WHAT YOU SHOULD DO: After locating the line that holds "none -> yellow brick D3:D4 level 1", repeat it and each following line exactly until the material ends, skipping pictures.

EXCERPTED RECORDS:

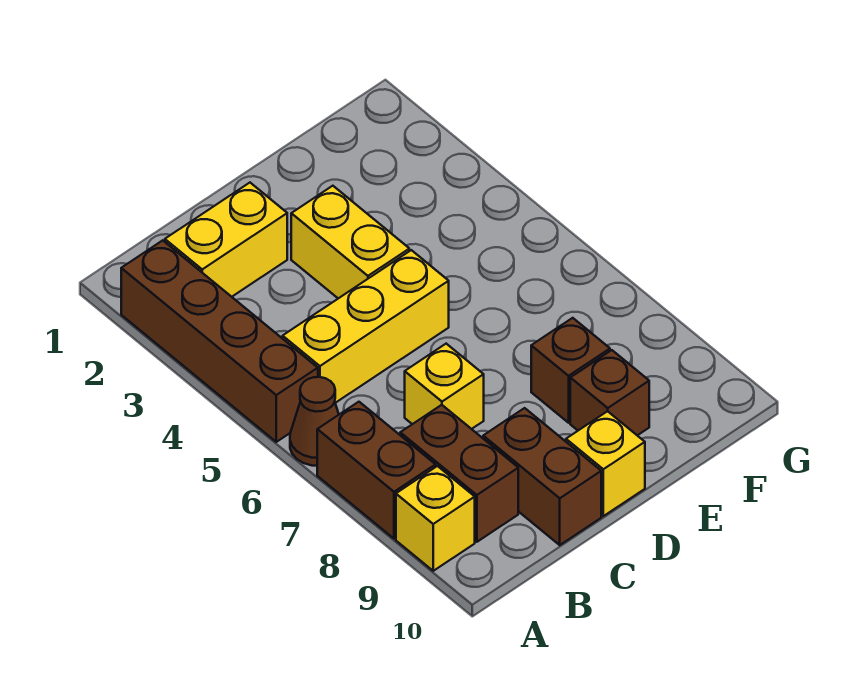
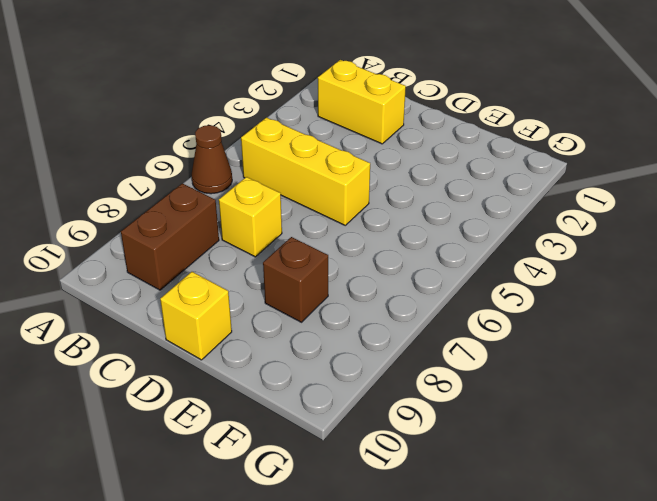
none -> brown brick A2:A5 level 1
none -> brown brick A7:A8 level 1
none -> yellow brick A9 level 1

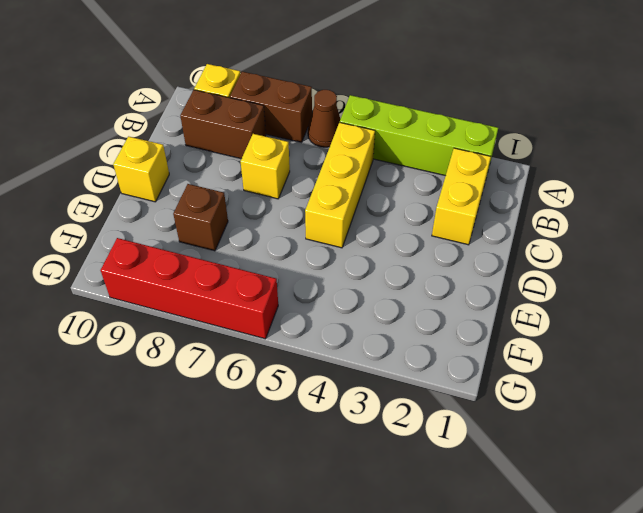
lime brick A2:A5 level 1 -> brown brick A2:A5 level 1
red brick G6:G9 level 1 -> none
none -> brown brick C9:C10 level 1
none -> yellow brick D3:D4 level 1
none -> brown brick E9 level 1

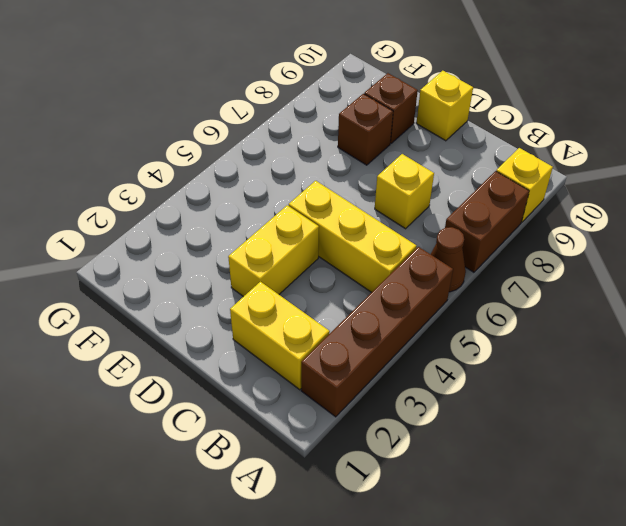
none -> brown brick B8:B9 level 1
none -> brown brick C9:C10 level 1

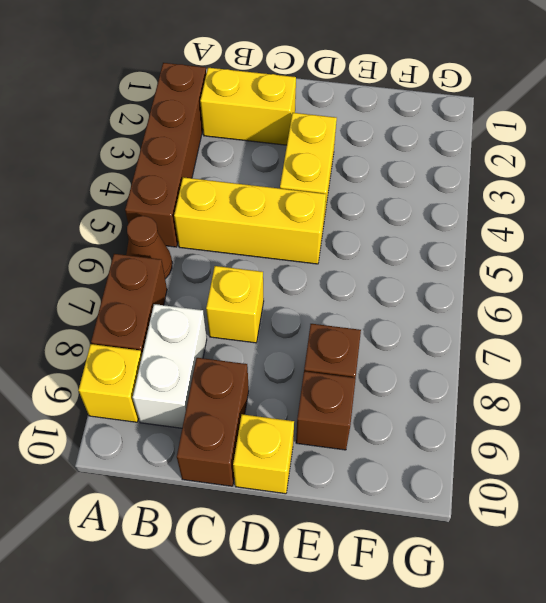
white brick B8:B9 level 1 -> brown brick B8:B9 level 1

REPLY TO THE TASK:
none -> yellow brick D3:D4 level 1
none -> brown brick E9 level 1

none -> brown brick B8:B9 level 1
none -> brown brick C9:C10 level 1

white brick B8:B9 level 1 -> brown brick B8:B9 level 1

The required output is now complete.